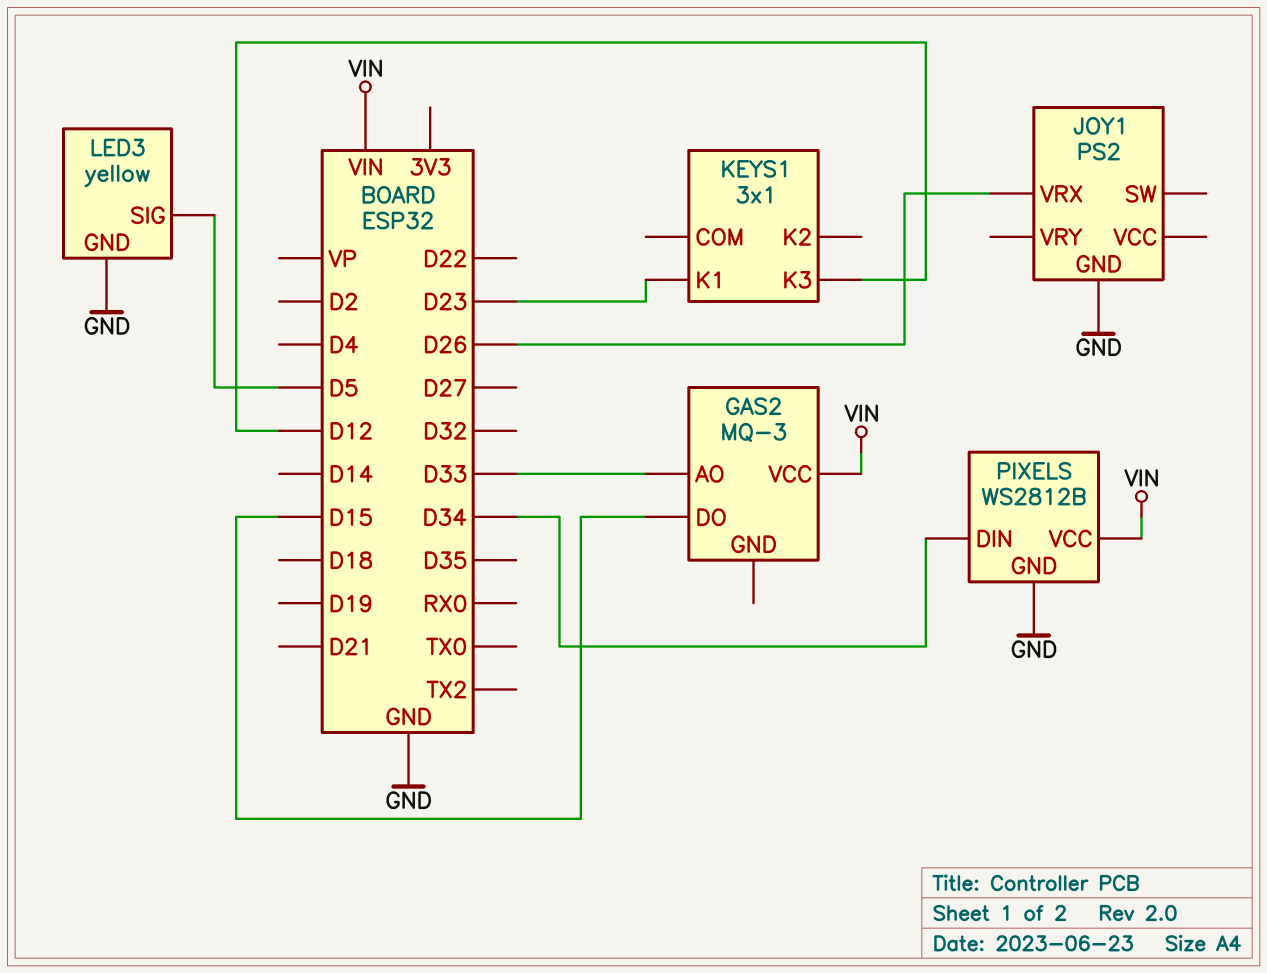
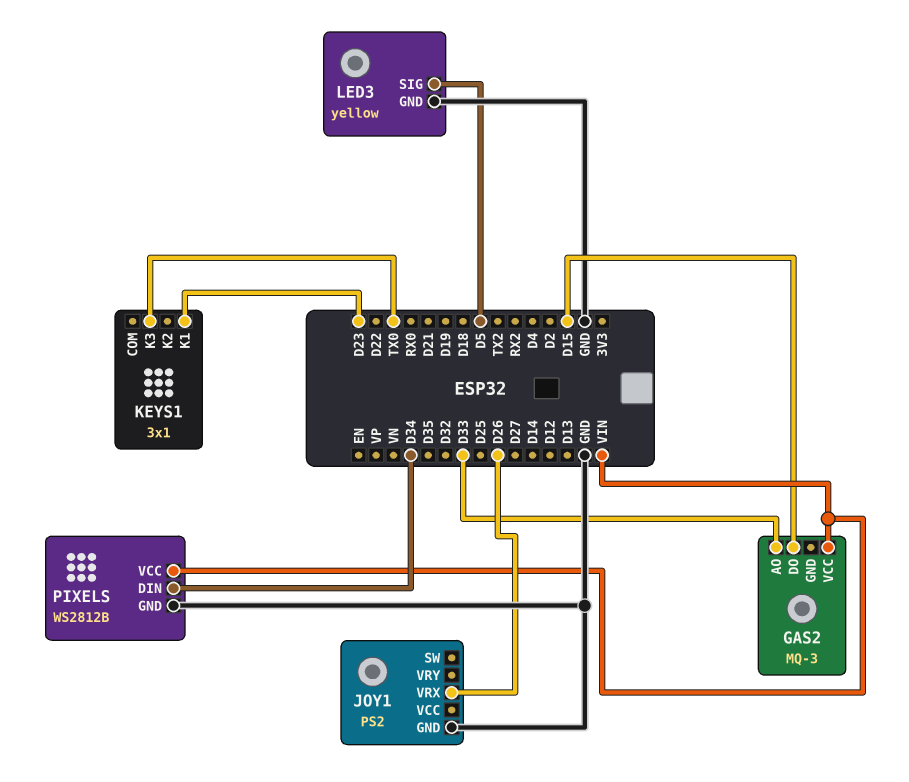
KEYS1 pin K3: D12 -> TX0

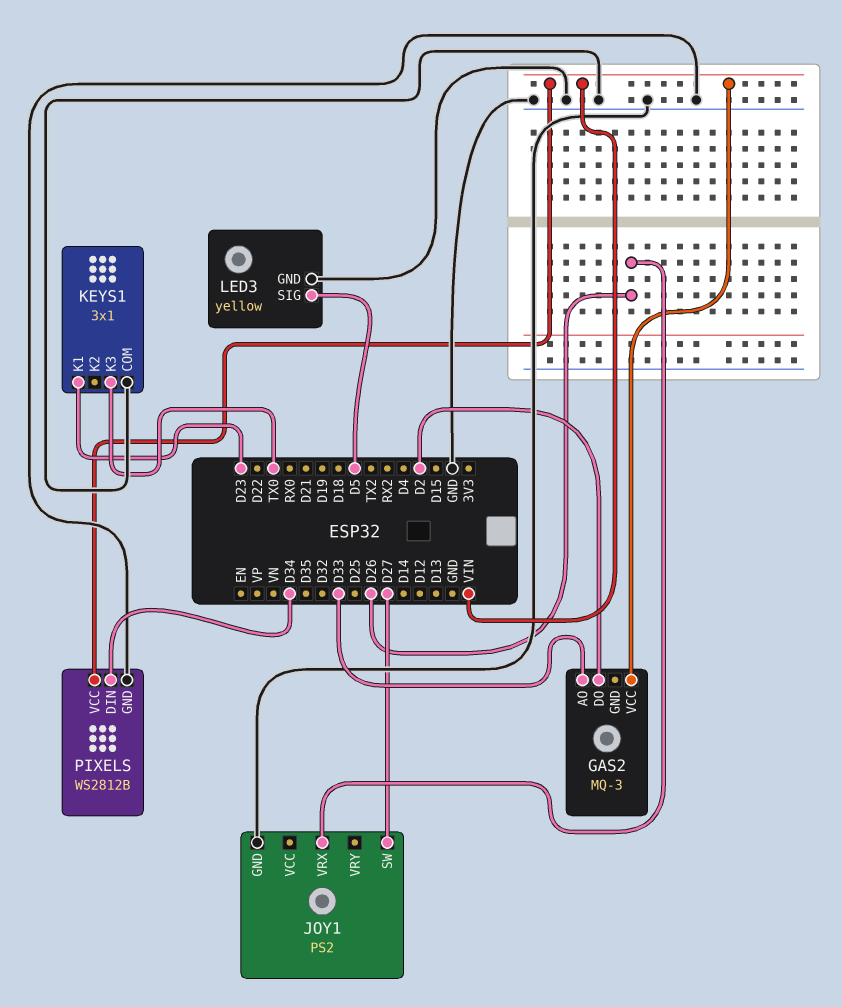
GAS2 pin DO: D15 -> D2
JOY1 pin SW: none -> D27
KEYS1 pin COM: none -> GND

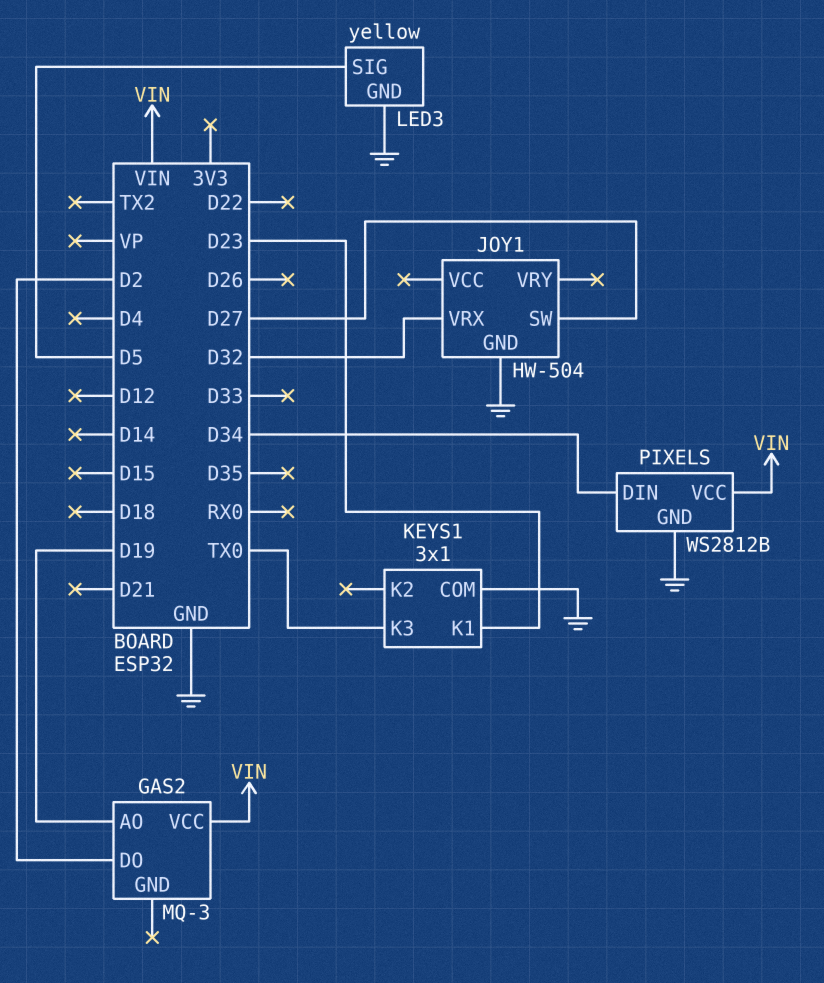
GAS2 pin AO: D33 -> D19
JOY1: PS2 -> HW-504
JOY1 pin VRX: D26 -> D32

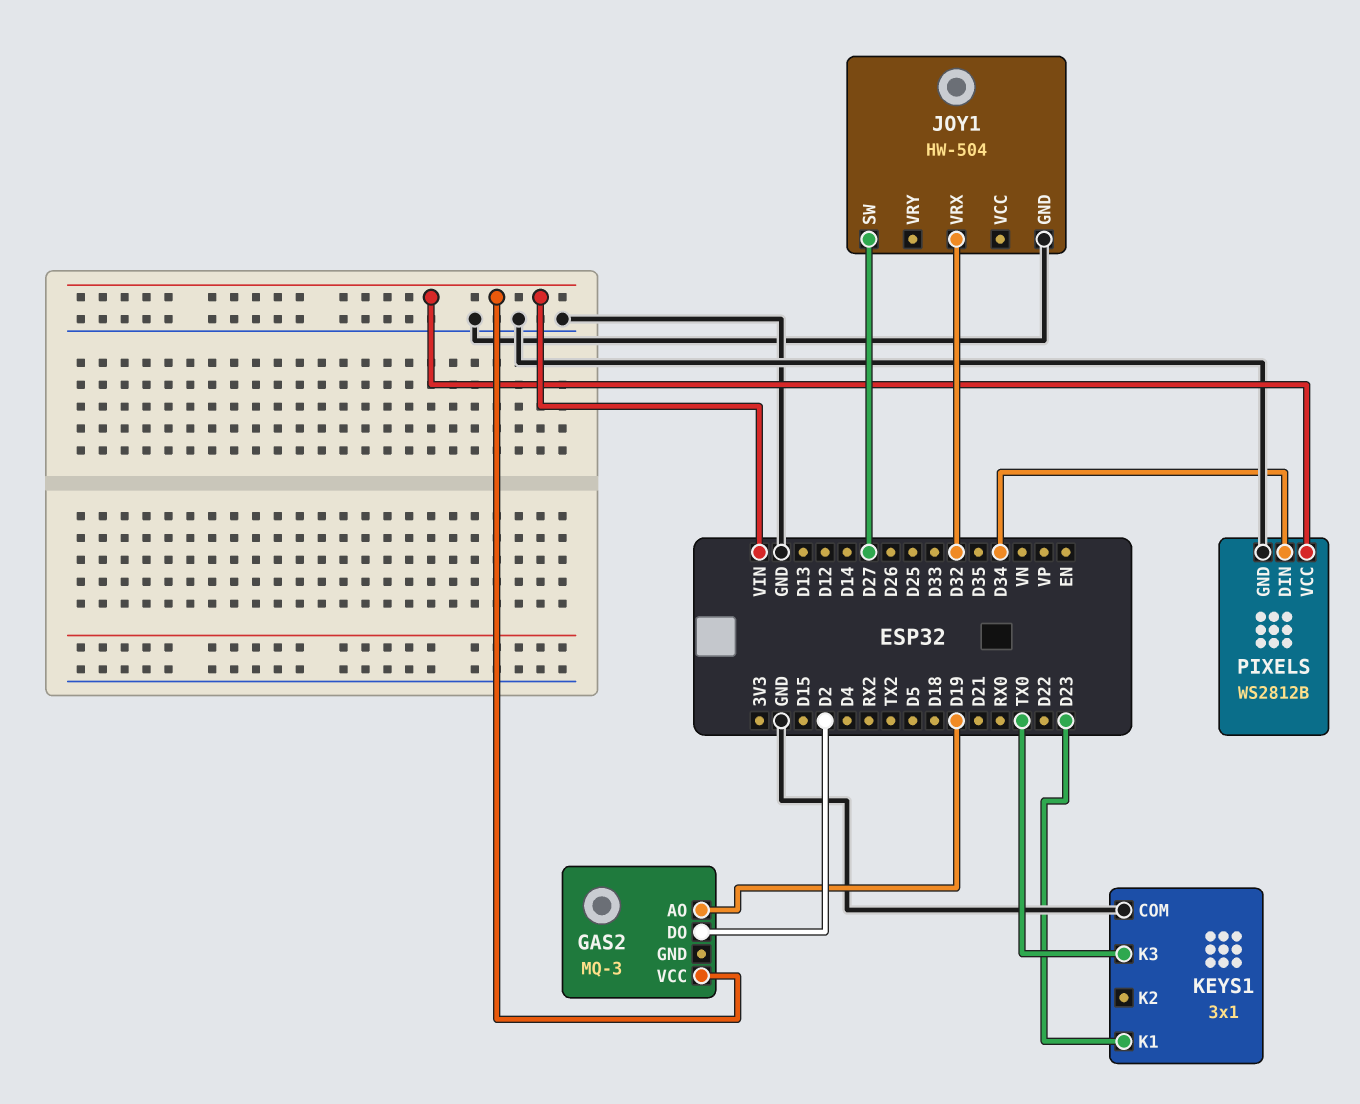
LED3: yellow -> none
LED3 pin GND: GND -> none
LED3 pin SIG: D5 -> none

---

AIM OF THE TASK » Beginning with the line that contains "JOY1 pin VRX: D26 -> D32", repeat every remaining line of the data exactly, the last line included, and omit pictures.

TASK ANSWER »
JOY1 pin VRX: D26 -> D32

LED3: yellow -> none
LED3 pin GND: GND -> none
LED3 pin SIG: D5 -> none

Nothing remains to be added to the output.